# WHAT TO PRODUCE
Once the line with "orange brick B2:G2" is found, return it along with every line after it, exactly, through the end of the material.

# SUPPLIED INFORMATION
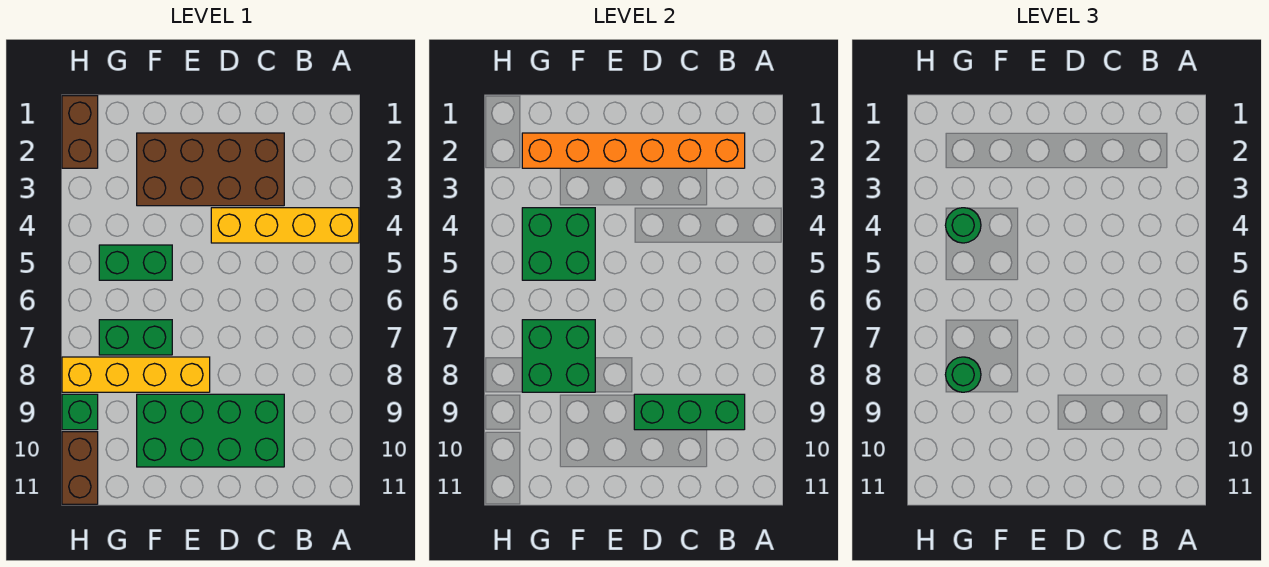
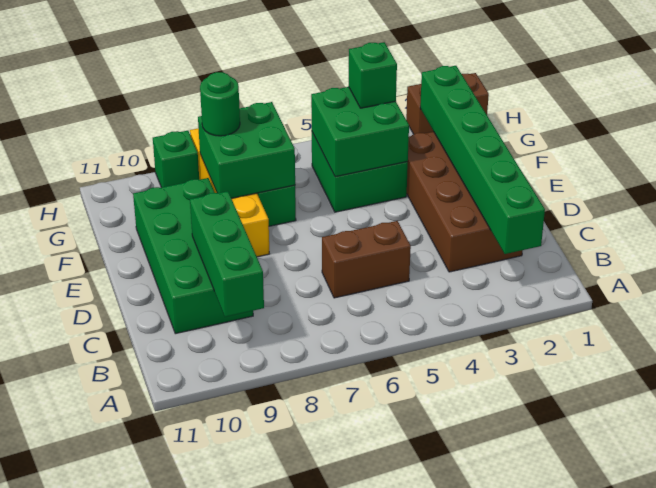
yellow brick A4:D4 level 1 -> none
orange brick B2:G2 level 2 -> green brick B2:G2 level 2
green brick F5:G5 level 1 -> green brick F4:G5 level 1
green round brick G4 level 3 -> green brick G4 level 3
brown brick H10:H11 level 1 -> brown brick C5:C6 level 1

# RESULT BELOW
orange brick B2:G2 level 2 -> green brick B2:G2 level 2
green brick F5:G5 level 1 -> green brick F4:G5 level 1
green round brick G4 level 3 -> green brick G4 level 3
brown brick H10:H11 level 1 -> brown brick C5:C6 level 1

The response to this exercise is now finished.